▶ **Dataset entries**:
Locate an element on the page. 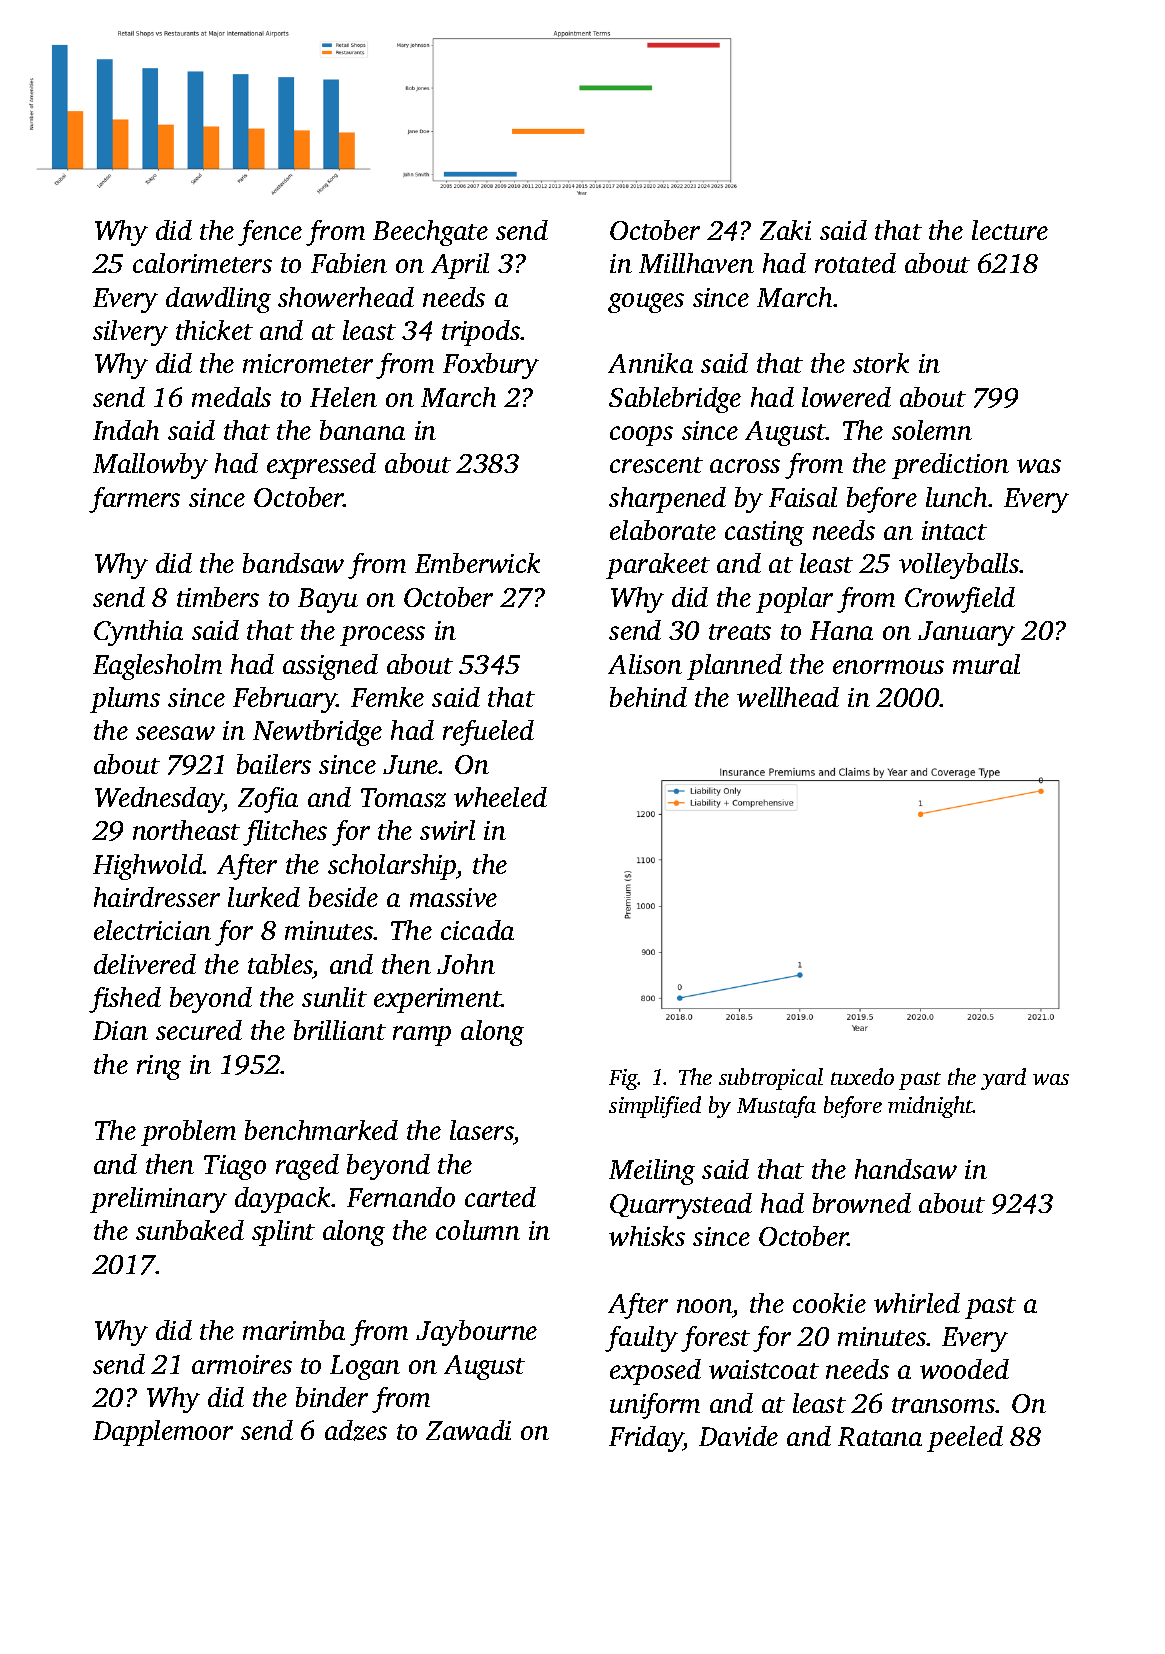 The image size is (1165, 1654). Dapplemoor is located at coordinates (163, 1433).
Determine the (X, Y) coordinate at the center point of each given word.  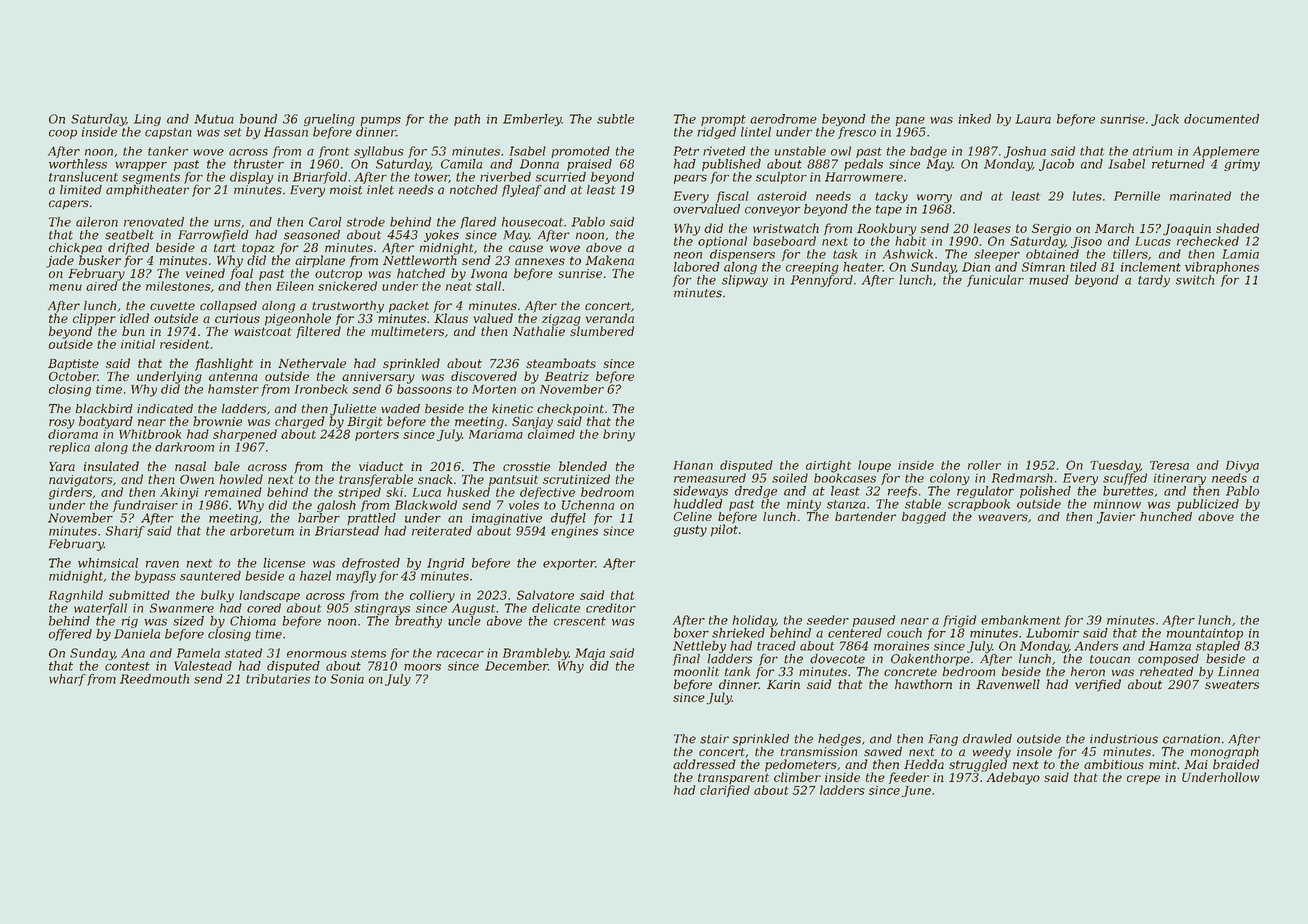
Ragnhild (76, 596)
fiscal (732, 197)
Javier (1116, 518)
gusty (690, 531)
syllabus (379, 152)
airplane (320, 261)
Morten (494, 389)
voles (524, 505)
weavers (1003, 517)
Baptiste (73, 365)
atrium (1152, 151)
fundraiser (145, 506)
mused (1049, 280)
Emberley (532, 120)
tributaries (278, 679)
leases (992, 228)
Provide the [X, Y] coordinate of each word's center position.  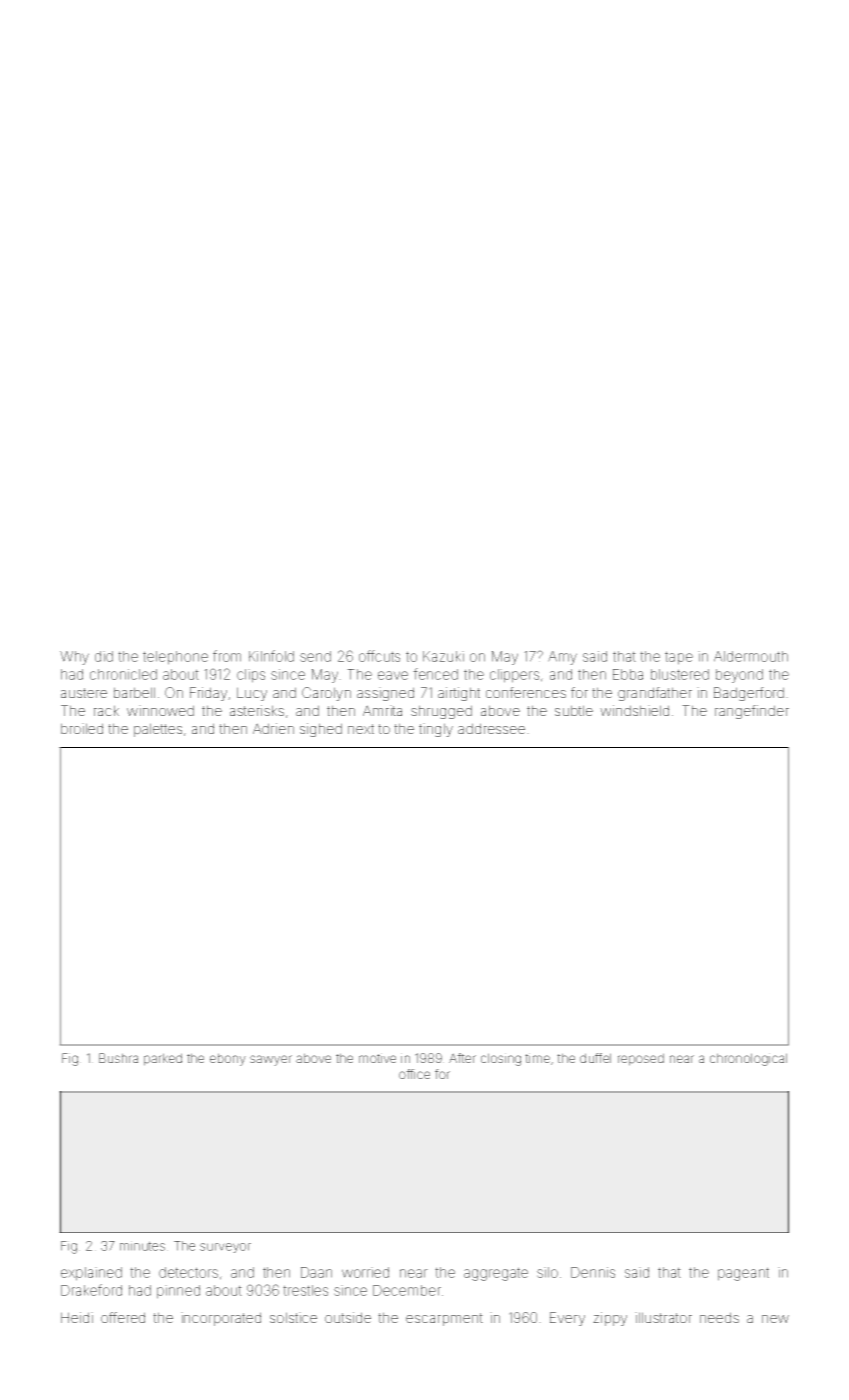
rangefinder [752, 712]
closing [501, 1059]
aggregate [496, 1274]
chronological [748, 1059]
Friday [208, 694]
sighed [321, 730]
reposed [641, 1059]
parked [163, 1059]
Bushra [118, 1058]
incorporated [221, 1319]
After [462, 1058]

▶ **Written request**: Copy the listing word for word, from the line containing "Emberley (532, 120)" through the end of the listing, and leave the pictures out.

▶ **The reply**:
Emberley (532, 120)
tributaries (278, 679)
leases (992, 228)
Provide the [X, Y] coordinate of each word's center position.  
rangefinder [752, 712]
closing [501, 1059]
aggregate [496, 1274]
chronological [748, 1059]
Friday [208, 694]
sighed [321, 730]
reposed [641, 1059]
parked [163, 1059]
Bushra [118, 1058]
incorporated [221, 1319]
After [462, 1058]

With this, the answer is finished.